• **About this task**
From the first line of the listing, copy each line exactly until you have included the line with "The preserve jar (emerald)"; leave out the pictures.

• **Collected data**
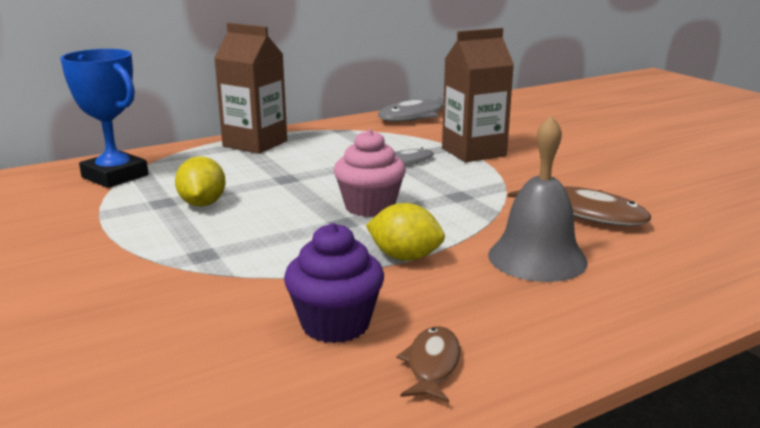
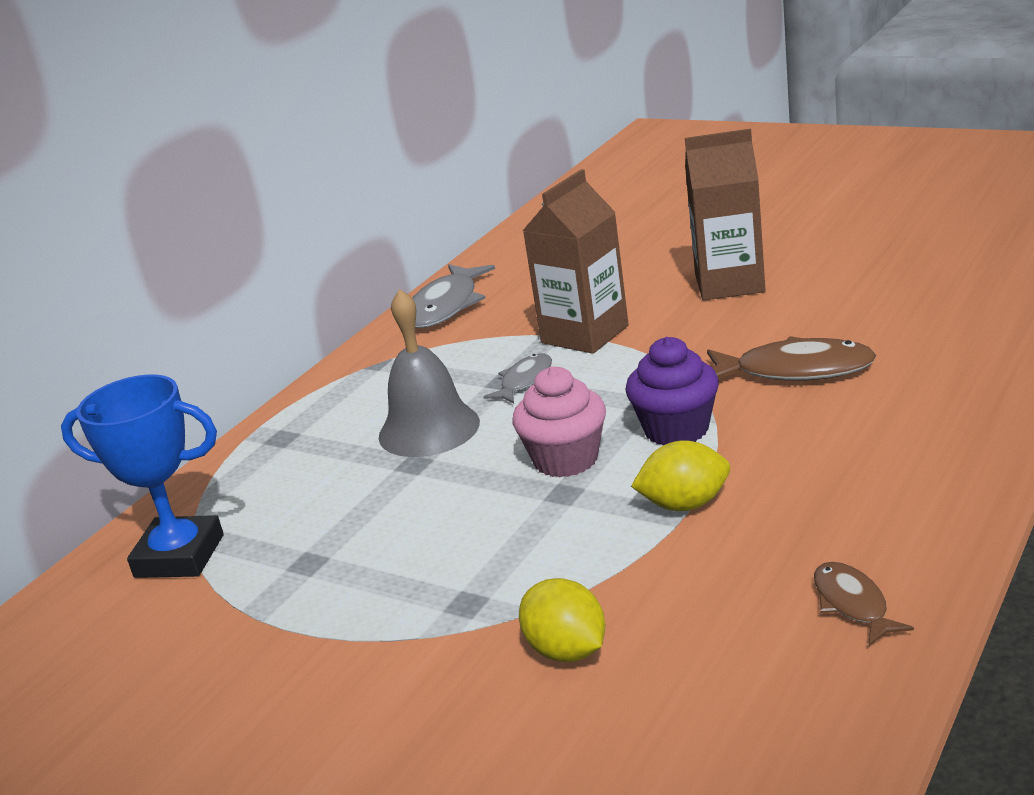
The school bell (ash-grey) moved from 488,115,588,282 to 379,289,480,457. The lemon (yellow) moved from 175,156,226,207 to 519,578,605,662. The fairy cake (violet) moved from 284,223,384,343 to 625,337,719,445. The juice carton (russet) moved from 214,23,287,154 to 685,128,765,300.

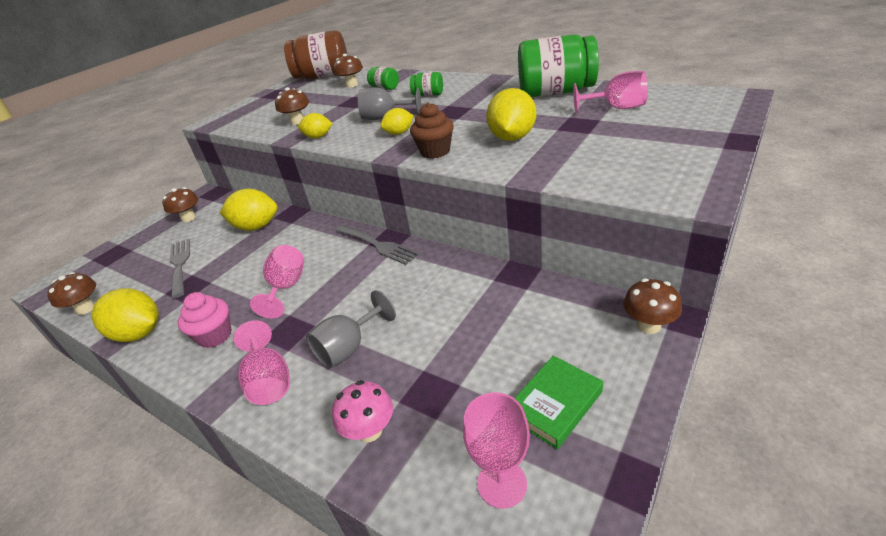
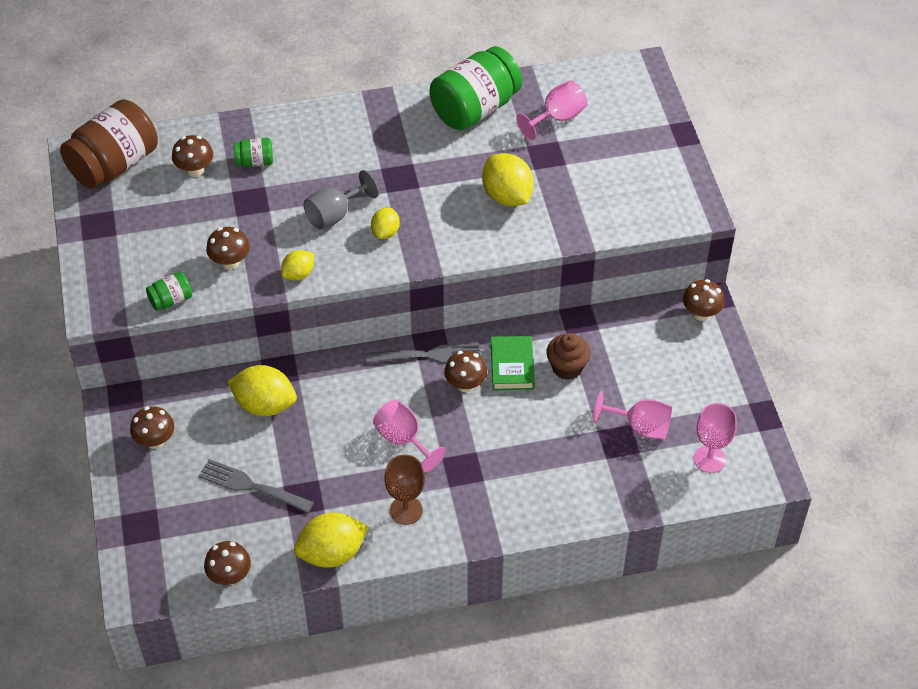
The preserve jar (emerald) moved from 410,72,443,96 to 146,272,192,311. The lemon (yellow) at 220,189,278,231 turned 60 degrees clockwise. The fairy cake (rose-pink) at 178,292,232,348 was replaced by the goblet (russet) at 384,455,425,525. The fungus (russet) at 444,351,487,392 appeared. The hardcover (emerald) moved from 515,356,603,450 to 491,336,535,391. The fairy cake (russet) moved from 410,102,454,159 to 546,333,591,380. The goblet (rose-pink) moved from 233,320,290,405 to 593,391,672,440. The goblet (ash-grey) at 306,290,396,368 disappeared. The fungus (rose-pink) at 332,380,393,442 disappeared.

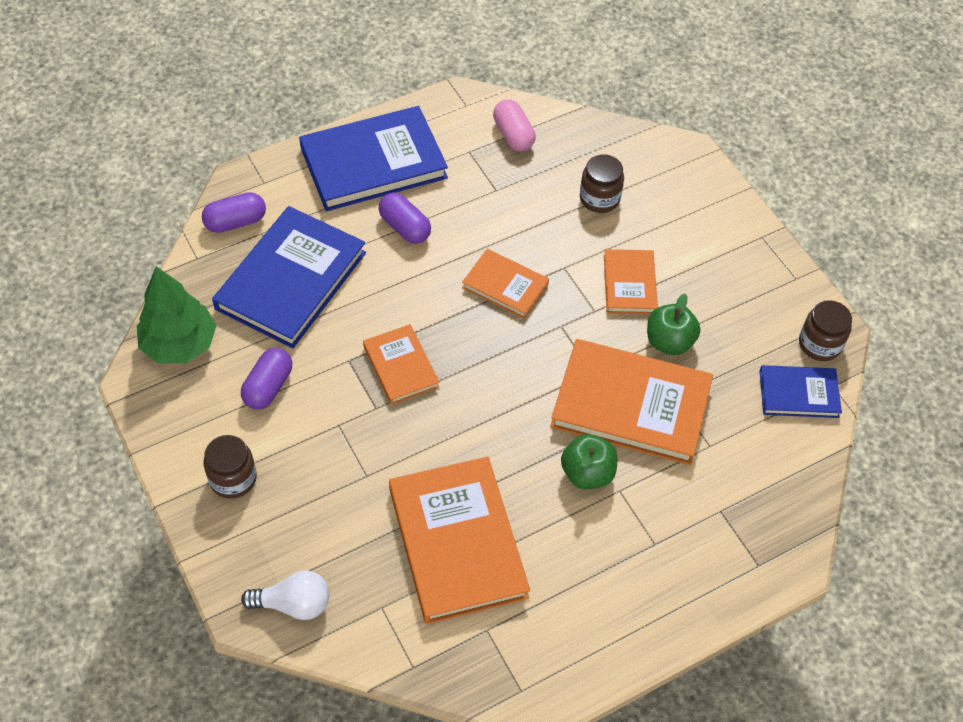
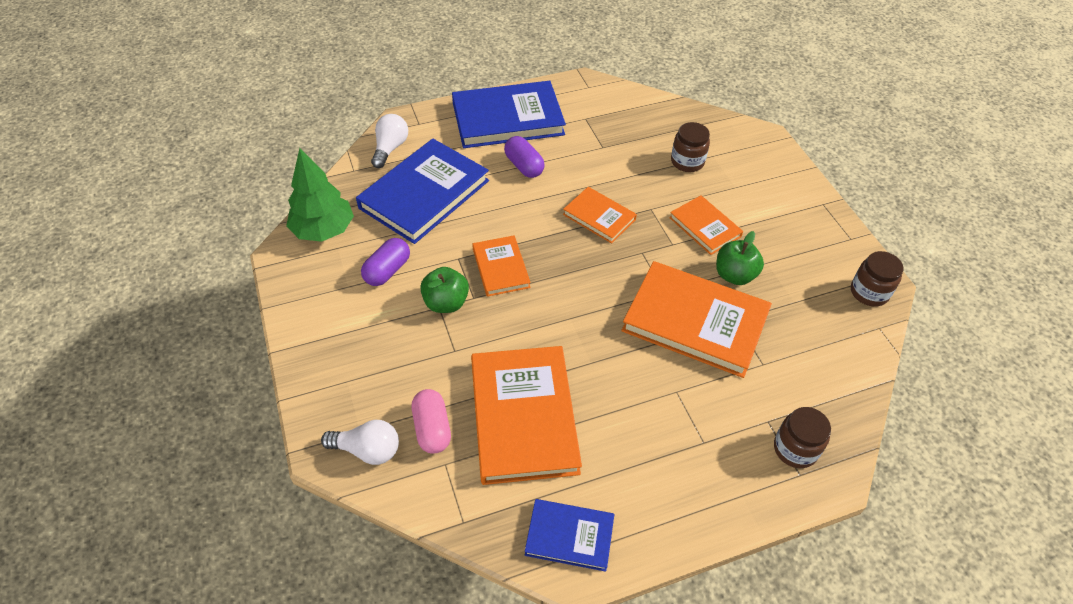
The pill (violet) at 202,192,266,233 was replaced by the bulb (snow-white) at 371,114,408,168. The pill (rose-pink) moved from 493,99,536,151 to 412,389,451,454. The apple fruit (emerald) moved from 561,434,617,489 to 420,267,469,313. The hardcover (blue) moved from 759,365,842,418 to 525,499,614,572. The hardcover (orange-coloured) at 604,249,658,314 turned 45 degrees counterclockwise. The preserve jar (russet) moved from 203,435,257,499 to 774,407,831,468.

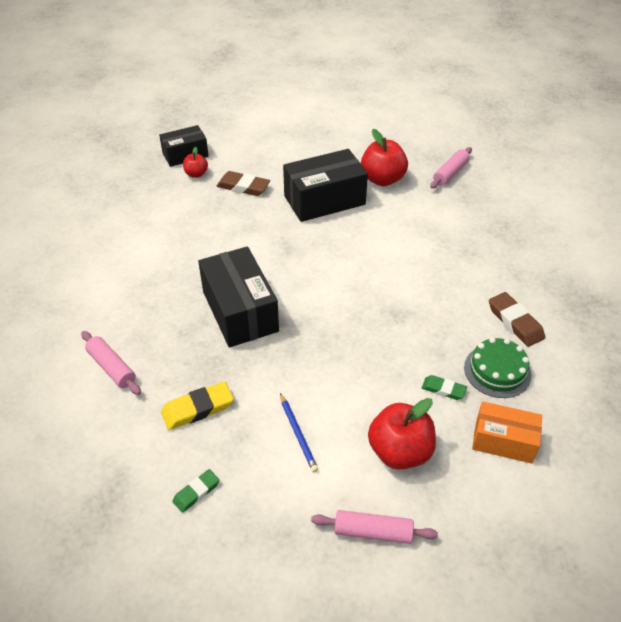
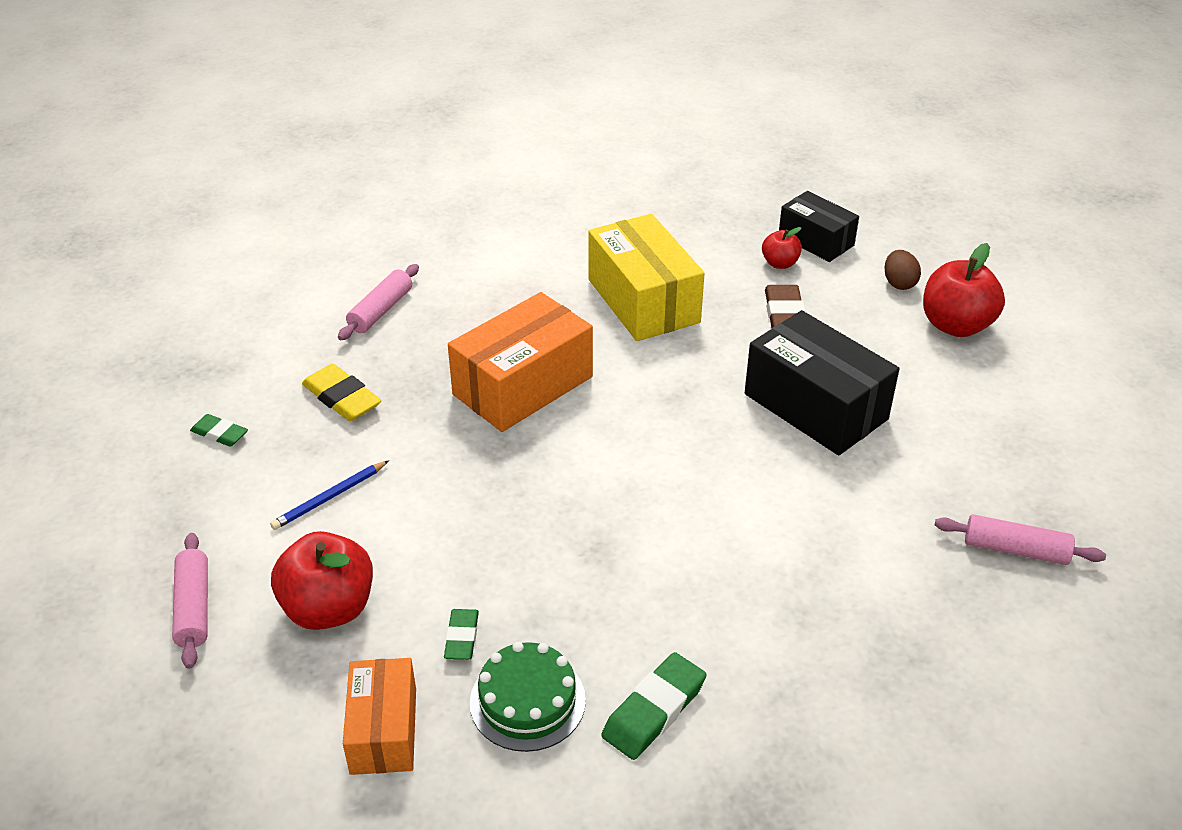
The parcel (ebony) at 198,246,279,348 became the parcel (orange-coloured) at 448,292,593,432. The parcel (yellow) at 588,214,705,341 appeared. The gum eraser (russet) at 489,292,545,347 became the gum eraser (emerald) at 601,652,706,760. The egg shape (russet) at 884,250,921,290 appeared. The apple fruit (scarlet) moved from 361,129,408,186 to 923,243,1005,337.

• **Answer to this problem**
The school bell (ash-grey) moved from 488,115,588,282 to 379,289,480,457. The lemon (yellow) moved from 175,156,226,207 to 519,578,605,662. The fairy cake (violet) moved from 284,223,384,343 to 625,337,719,445. The juice carton (russet) moved from 214,23,287,154 to 685,128,765,300.

The preserve jar (emerald) moved from 410,72,443,96 to 146,272,192,311. The lemon (yellow) at 220,189,278,231 turned 60 degrees clockwise. The fairy cake (rose-pink) at 178,292,232,348 was replaced by the goblet (russet) at 384,455,425,525. The fungus (russet) at 444,351,487,392 appeared. The hardcover (emerald) moved from 515,356,603,450 to 491,336,535,391. The fairy cake (russet) moved from 410,102,454,159 to 546,333,591,380. The goblet (rose-pink) moved from 233,320,290,405 to 593,391,672,440. The goblet (ash-grey) at 306,290,396,368 disappeared. The fungus (rose-pink) at 332,380,393,442 disappeared.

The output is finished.